◆ Task instructions ◆
Keeping every character as it is, transcribe the entries below.

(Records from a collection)
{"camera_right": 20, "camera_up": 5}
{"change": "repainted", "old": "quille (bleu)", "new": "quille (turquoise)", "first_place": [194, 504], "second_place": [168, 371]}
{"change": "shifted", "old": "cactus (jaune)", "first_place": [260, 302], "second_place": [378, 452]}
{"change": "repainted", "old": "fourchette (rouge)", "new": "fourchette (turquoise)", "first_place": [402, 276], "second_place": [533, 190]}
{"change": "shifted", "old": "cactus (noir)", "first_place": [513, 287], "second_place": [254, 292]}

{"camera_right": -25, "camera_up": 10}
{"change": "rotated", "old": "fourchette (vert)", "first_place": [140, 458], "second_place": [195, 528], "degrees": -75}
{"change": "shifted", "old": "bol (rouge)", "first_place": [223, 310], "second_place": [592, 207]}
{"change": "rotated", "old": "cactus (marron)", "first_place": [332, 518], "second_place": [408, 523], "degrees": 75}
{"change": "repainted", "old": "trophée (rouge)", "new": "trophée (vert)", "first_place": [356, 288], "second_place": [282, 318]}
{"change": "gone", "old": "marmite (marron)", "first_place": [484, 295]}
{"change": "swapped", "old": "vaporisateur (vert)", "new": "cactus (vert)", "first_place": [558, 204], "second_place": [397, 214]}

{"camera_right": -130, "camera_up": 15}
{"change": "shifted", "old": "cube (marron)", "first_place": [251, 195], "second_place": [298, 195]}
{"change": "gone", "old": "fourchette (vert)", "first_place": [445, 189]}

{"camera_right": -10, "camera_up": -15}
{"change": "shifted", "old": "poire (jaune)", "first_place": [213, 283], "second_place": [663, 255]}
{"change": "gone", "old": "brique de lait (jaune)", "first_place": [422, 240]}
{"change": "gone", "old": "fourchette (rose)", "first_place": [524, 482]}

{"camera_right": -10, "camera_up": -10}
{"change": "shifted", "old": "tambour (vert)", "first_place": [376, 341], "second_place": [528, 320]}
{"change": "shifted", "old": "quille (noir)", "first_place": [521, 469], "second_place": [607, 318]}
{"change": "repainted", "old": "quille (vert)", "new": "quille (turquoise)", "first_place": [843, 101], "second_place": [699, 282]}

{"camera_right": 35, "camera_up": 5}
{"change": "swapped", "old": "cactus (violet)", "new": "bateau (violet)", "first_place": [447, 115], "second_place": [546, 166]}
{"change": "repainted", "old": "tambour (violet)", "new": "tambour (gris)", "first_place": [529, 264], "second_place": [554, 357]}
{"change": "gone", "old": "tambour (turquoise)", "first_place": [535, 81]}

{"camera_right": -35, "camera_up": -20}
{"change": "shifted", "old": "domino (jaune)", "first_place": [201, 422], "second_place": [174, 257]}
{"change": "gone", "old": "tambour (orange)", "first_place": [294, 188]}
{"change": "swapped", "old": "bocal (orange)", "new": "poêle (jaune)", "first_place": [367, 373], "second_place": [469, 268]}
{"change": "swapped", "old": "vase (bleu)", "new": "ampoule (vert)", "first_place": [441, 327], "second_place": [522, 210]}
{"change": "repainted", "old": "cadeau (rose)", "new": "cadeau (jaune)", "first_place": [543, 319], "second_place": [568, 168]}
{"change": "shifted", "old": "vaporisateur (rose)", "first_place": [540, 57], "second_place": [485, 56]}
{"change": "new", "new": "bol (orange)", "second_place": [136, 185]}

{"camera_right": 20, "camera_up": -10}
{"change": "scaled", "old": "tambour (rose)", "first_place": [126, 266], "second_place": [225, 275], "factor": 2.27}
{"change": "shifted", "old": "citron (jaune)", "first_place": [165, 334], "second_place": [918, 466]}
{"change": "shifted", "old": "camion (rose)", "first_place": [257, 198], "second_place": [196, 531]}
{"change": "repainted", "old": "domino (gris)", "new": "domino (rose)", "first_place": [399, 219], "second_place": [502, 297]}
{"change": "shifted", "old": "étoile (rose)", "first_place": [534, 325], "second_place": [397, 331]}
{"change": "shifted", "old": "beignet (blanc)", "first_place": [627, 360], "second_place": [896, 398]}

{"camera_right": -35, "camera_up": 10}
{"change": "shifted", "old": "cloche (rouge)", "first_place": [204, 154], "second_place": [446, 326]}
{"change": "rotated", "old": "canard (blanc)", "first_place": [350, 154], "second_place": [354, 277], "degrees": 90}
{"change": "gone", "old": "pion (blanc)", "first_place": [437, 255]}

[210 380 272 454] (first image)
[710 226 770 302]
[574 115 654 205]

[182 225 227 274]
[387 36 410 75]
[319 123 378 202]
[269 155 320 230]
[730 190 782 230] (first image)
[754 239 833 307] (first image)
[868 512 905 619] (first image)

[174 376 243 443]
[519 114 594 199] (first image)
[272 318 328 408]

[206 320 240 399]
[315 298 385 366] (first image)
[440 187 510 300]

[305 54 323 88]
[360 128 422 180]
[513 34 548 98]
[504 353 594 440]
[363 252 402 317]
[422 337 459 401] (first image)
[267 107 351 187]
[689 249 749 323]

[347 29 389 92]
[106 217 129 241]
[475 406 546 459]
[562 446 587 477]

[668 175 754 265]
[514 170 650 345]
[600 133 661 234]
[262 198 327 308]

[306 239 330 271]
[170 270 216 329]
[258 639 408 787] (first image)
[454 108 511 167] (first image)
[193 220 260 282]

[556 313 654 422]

◆ Expected output ◆
{"camera_right": 20, "camera_up": 5}
{"change": "repainted", "old": "quille (bleu)", "new": "quille (turquoise)", "first_place": [194, 504], "second_place": [168, 371]}
{"change": "shifted", "old": "cactus (jaune)", "first_place": [260, 302], "second_place": [378, 452]}
{"change": "repainted", "old": "fourchette (rouge)", "new": "fourchette (turquoise)", "first_place": [402, 276], "second_place": [533, 190]}
{"change": "shifted", "old": "cactus (noir)", "first_place": [513, 287], "second_place": [254, 292]}

{"camera_right": -25, "camera_up": 10}
{"change": "rotated", "old": "fourchette (vert)", "first_place": [140, 458], "second_place": [195, 528], "degrees": -75}
{"change": "shifted", "old": "bol (rouge)", "first_place": [223, 310], "second_place": [592, 207]}
{"change": "rotated", "old": "cactus (marron)", "first_place": [332, 518], "second_place": [408, 523], "degrees": 75}
{"change": "repainted", "old": "trophée (rouge)", "new": "trophée (vert)", "first_place": [356, 288], "second_place": [282, 318]}
{"change": "gone", "old": "marmite (marron)", "first_place": [484, 295]}
{"change": "swapped", "old": "vaporisateur (vert)", "new": "cactus (vert)", "first_place": [558, 204], "second_place": [397, 214]}

{"camera_right": -130, "camera_up": 15}
{"change": "shifted", "old": "cube (marron)", "first_place": [251, 195], "second_place": [298, 195]}
{"change": "gone", "old": "fourchette (vert)", "first_place": [445, 189]}

{"camera_right": -10, "camera_up": -15}
{"change": "shifted", "old": "poire (jaune)", "first_place": [213, 283], "second_place": [663, 255]}
{"change": "gone", "old": "brique de lait (jaune)", "first_place": [422, 240]}
{"change": "gone", "old": "fourchette (rose)", "first_place": [524, 482]}

{"camera_right": -10, "camera_up": -10}
{"change": "shifted", "old": "tambour (vert)", "first_place": [376, 341], "second_place": [528, 320]}
{"change": "shifted", "old": "quille (noir)", "first_place": [521, 469], "second_place": [607, 318]}
{"change": "repainted", "old": "quille (vert)", "new": "quille (turquoise)", "first_place": [843, 101], "second_place": [699, 282]}

{"camera_right": 35, "camera_up": 5}
{"change": "swapped", "old": "cactus (violet)", "new": "bateau (violet)", "first_place": [447, 115], "second_place": [546, 166]}
{"change": "repainted", "old": "tambour (violet)", "new": "tambour (gris)", "first_place": [529, 264], "second_place": [554, 357]}
{"change": "gone", "old": "tambour (turquoise)", "first_place": [535, 81]}

{"camera_right": -35, "camera_up": -20}
{"change": "shifted", "old": "domino (jaune)", "first_place": [201, 422], "second_place": [174, 257]}
{"change": "gone", "old": "tambour (orange)", "first_place": [294, 188]}
{"change": "swapped", "old": "bocal (orange)", "new": "poêle (jaune)", "first_place": [367, 373], "second_place": [469, 268]}
{"change": "swapped", "old": "vase (bleu)", "new": "ampoule (vert)", "first_place": [441, 327], "second_place": [522, 210]}
{"change": "repainted", "old": "cadeau (rose)", "new": "cadeau (jaune)", "first_place": [543, 319], "second_place": [568, 168]}
{"change": "shifted", "old": "vaporisateur (rose)", "first_place": [540, 57], "second_place": [485, 56]}
{"change": "new", "new": "bol (orange)", "second_place": [136, 185]}

{"camera_right": 20, "camera_up": -10}
{"change": "scaled", "old": "tambour (rose)", "first_place": [126, 266], "second_place": [225, 275], "factor": 2.27}
{"change": "shifted", "old": "citron (jaune)", "first_place": [165, 334], "second_place": [918, 466]}
{"change": "shifted", "old": "camion (rose)", "first_place": [257, 198], "second_place": [196, 531]}
{"change": "repainted", "old": "domino (gris)", "new": "domino (rose)", "first_place": [399, 219], "second_place": [502, 297]}
{"change": "shifted", "old": "étoile (rose)", "first_place": [534, 325], "second_place": [397, 331]}
{"change": "shifted", "old": "beignet (blanc)", "first_place": [627, 360], "second_place": [896, 398]}

{"camera_right": -35, "camera_up": 10}
{"change": "shifted", "old": "cloche (rouge)", "first_place": [204, 154], "second_place": [446, 326]}
{"change": "rotated", "old": "canard (blanc)", "first_place": [350, 154], "second_place": [354, 277], "degrees": 90}
{"change": "gone", "old": "pion (blanc)", "first_place": [437, 255]}

[210 380 272 454] (first image)
[710 226 770 302]
[574 115 654 205]

[182 225 227 274]
[387 36 410 75]
[319 123 378 202]
[269 155 320 230]
[730 190 782 230] (first image)
[754 239 833 307] (first image)
[868 512 905 619] (first image)

[174 376 243 443]
[519 114 594 199] (first image)
[272 318 328 408]

[206 320 240 399]
[315 298 385 366] (first image)
[440 187 510 300]

[305 54 323 88]
[360 128 422 180]
[513 34 548 98]
[504 353 594 440]
[363 252 402 317]
[422 337 459 401] (first image)
[267 107 351 187]
[689 249 749 323]

[347 29 389 92]
[106 217 129 241]
[475 406 546 459]
[562 446 587 477]

[668 175 754 265]
[514 170 650 345]
[600 133 661 234]
[262 198 327 308]

[306 239 330 271]
[170 270 216 329]
[258 639 408 787] (first image)
[454 108 511 167] (first image)
[193 220 260 282]

[556 313 654 422]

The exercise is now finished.